# [REQUIRED WORK]
From the line containing "C6: 33nF (GND, SIG) -> 33nF (SIG, SIG2)" down to the last line of the data, output each line word for word and include nothing else.

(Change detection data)

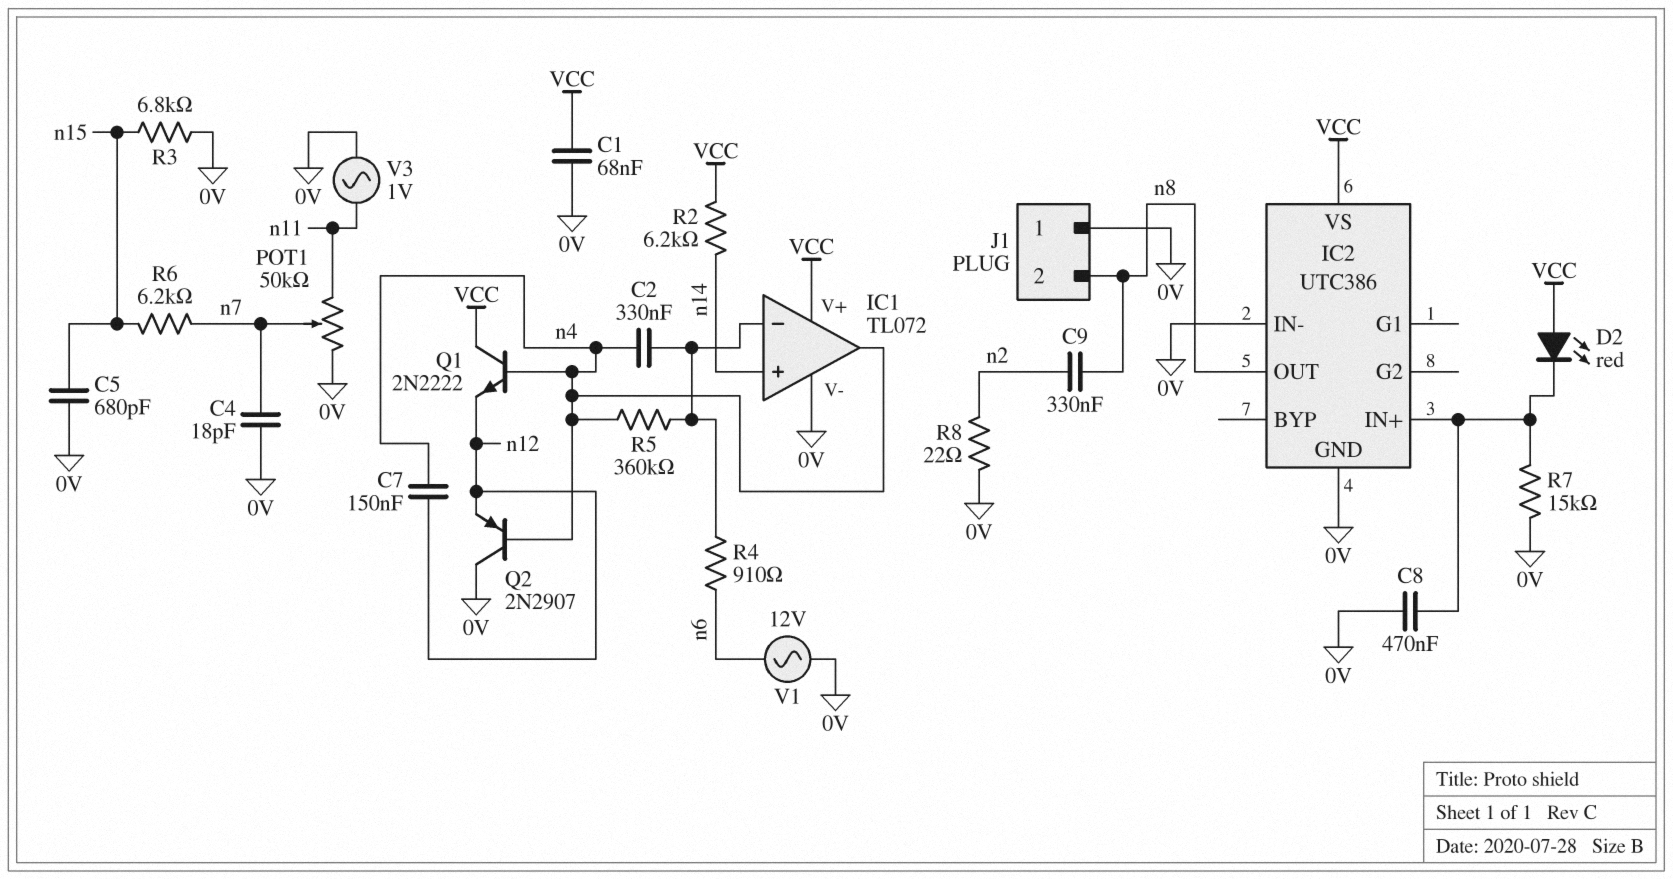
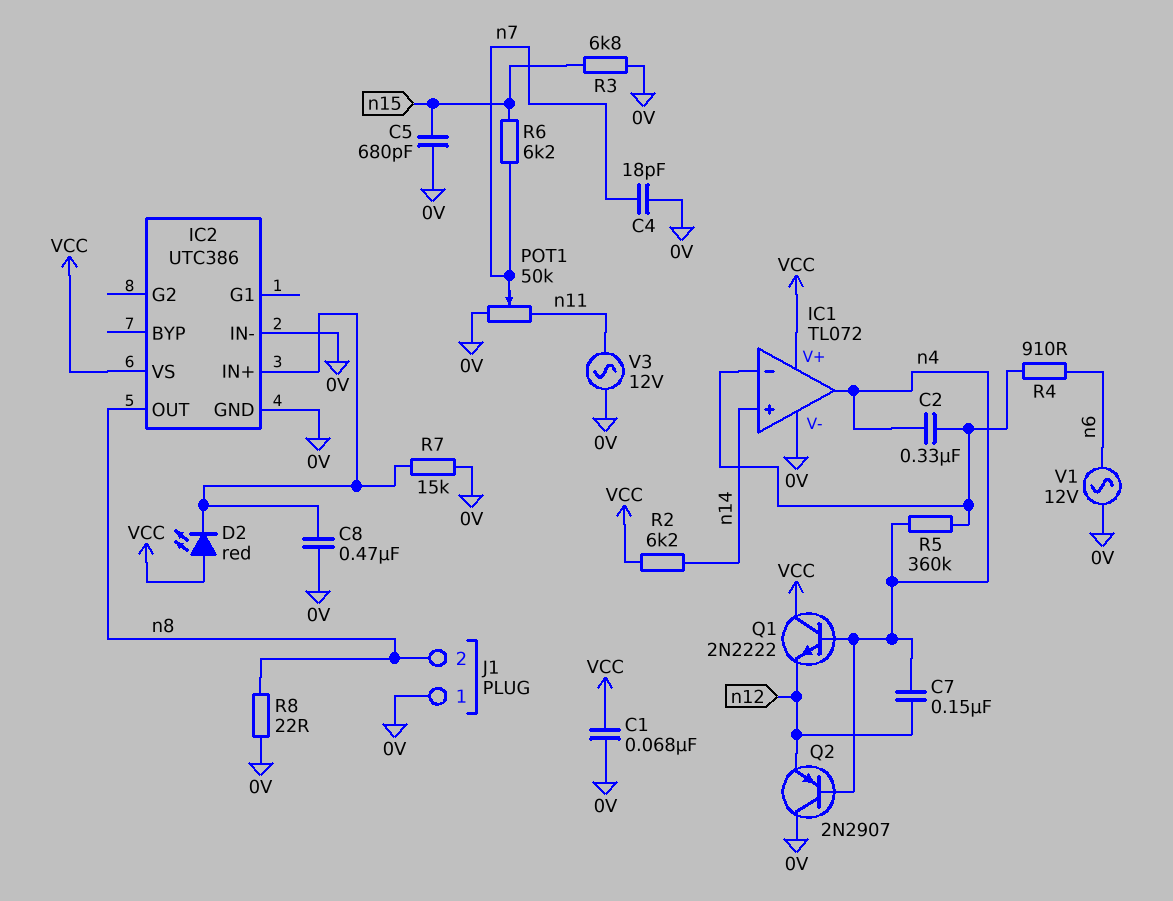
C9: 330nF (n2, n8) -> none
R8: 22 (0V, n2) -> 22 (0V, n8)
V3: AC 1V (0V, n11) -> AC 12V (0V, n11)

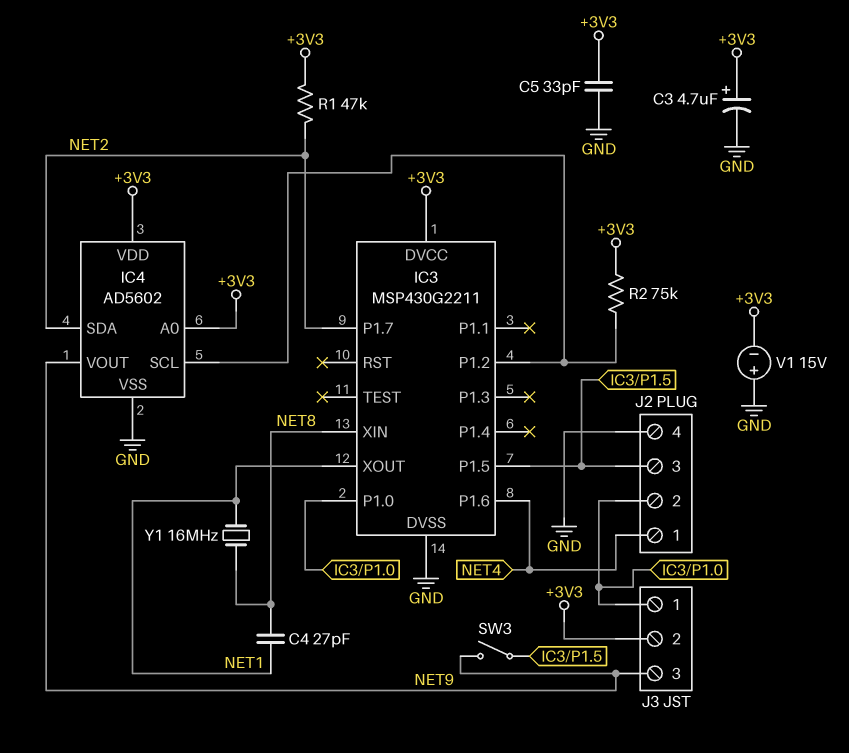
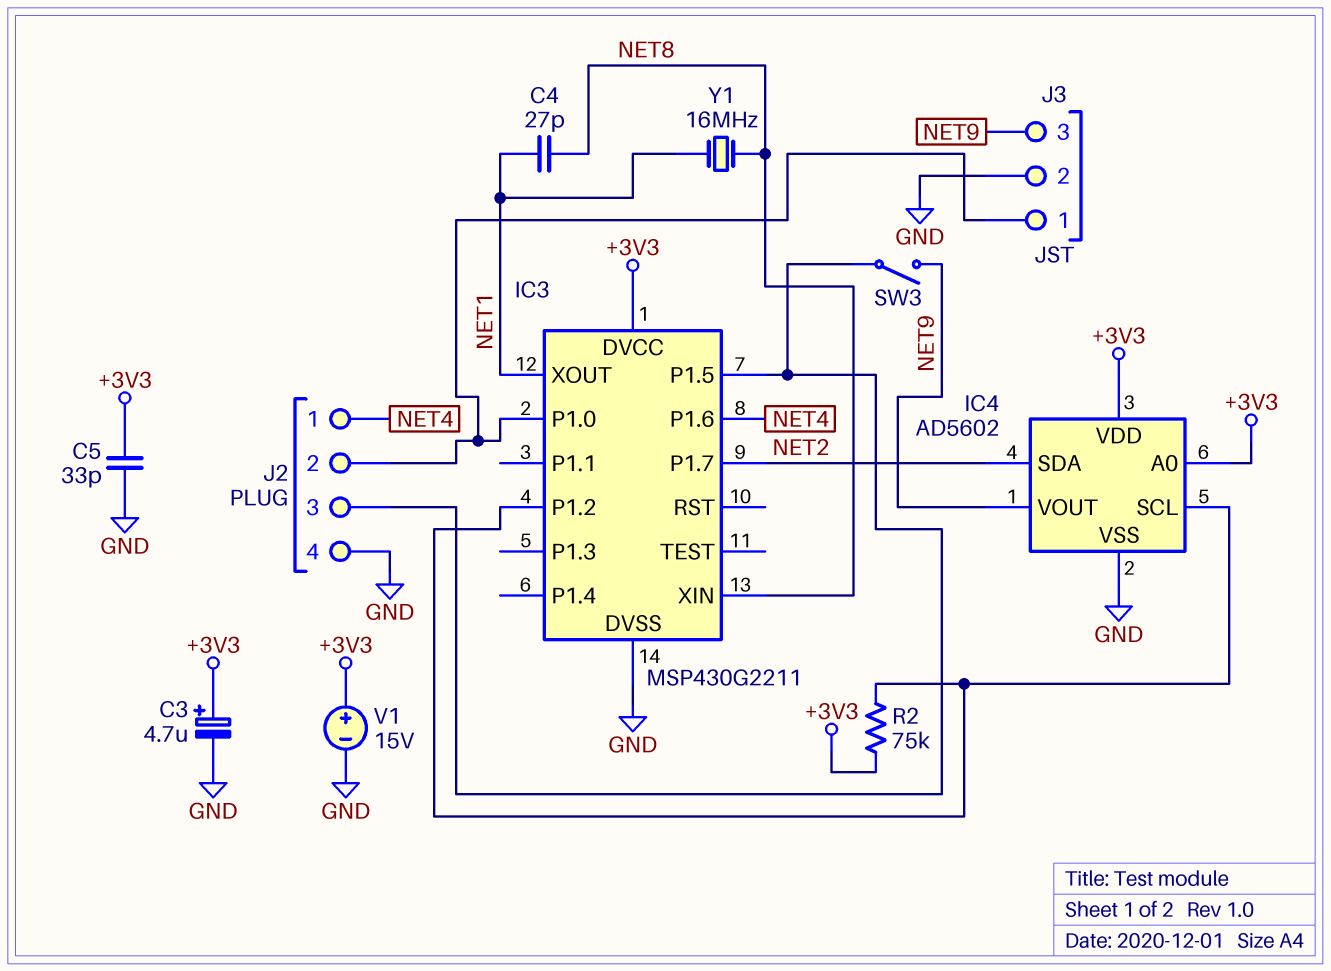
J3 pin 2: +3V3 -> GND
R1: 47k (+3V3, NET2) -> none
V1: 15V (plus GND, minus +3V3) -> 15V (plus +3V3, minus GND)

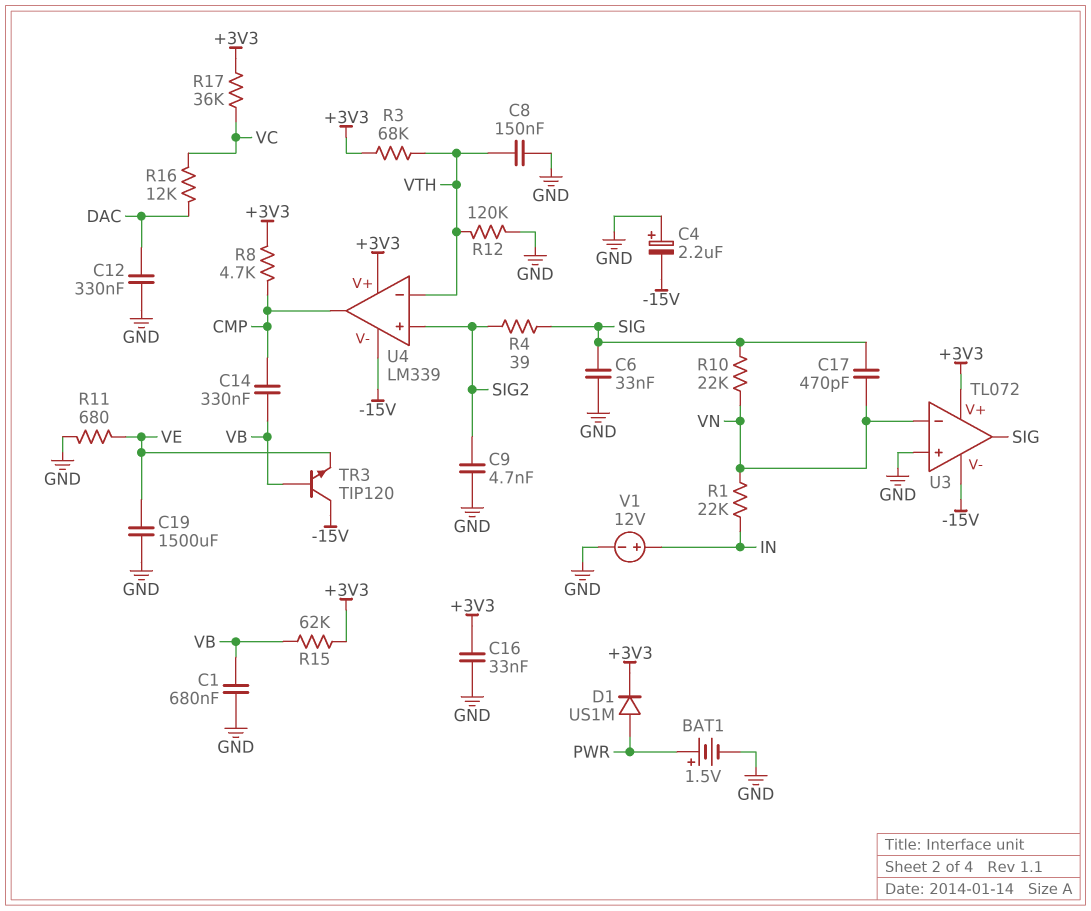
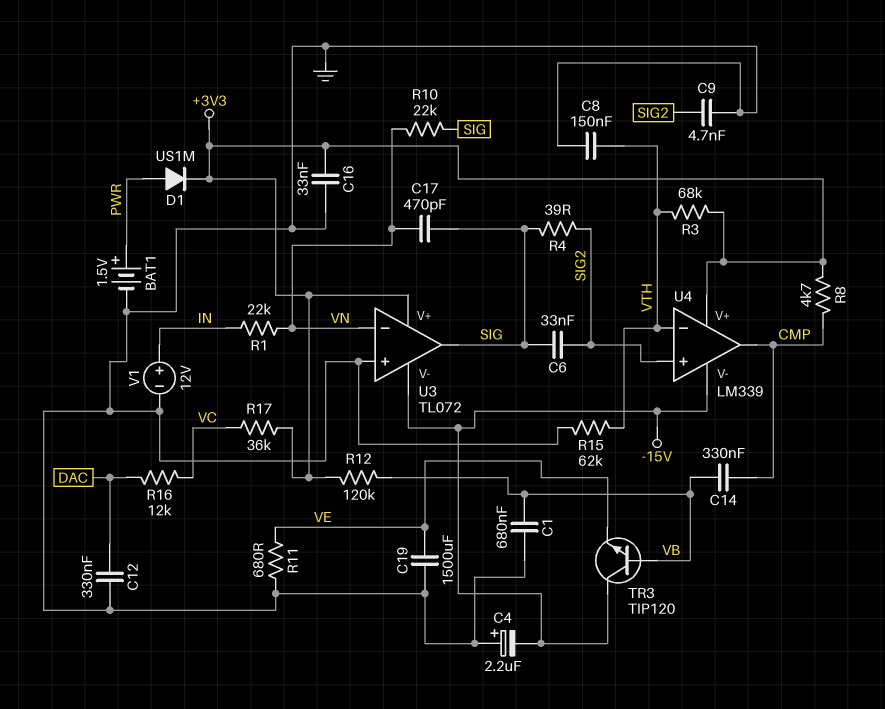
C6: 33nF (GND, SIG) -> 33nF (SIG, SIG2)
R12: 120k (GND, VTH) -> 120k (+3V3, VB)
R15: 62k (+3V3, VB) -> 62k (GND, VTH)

# [COMPLETED EXERCISE]
C6: 33nF (GND, SIG) -> 33nF (SIG, SIG2)
R12: 120k (GND, VTH) -> 120k (+3V3, VB)
R15: 62k (+3V3, VB) -> 62k (GND, VTH)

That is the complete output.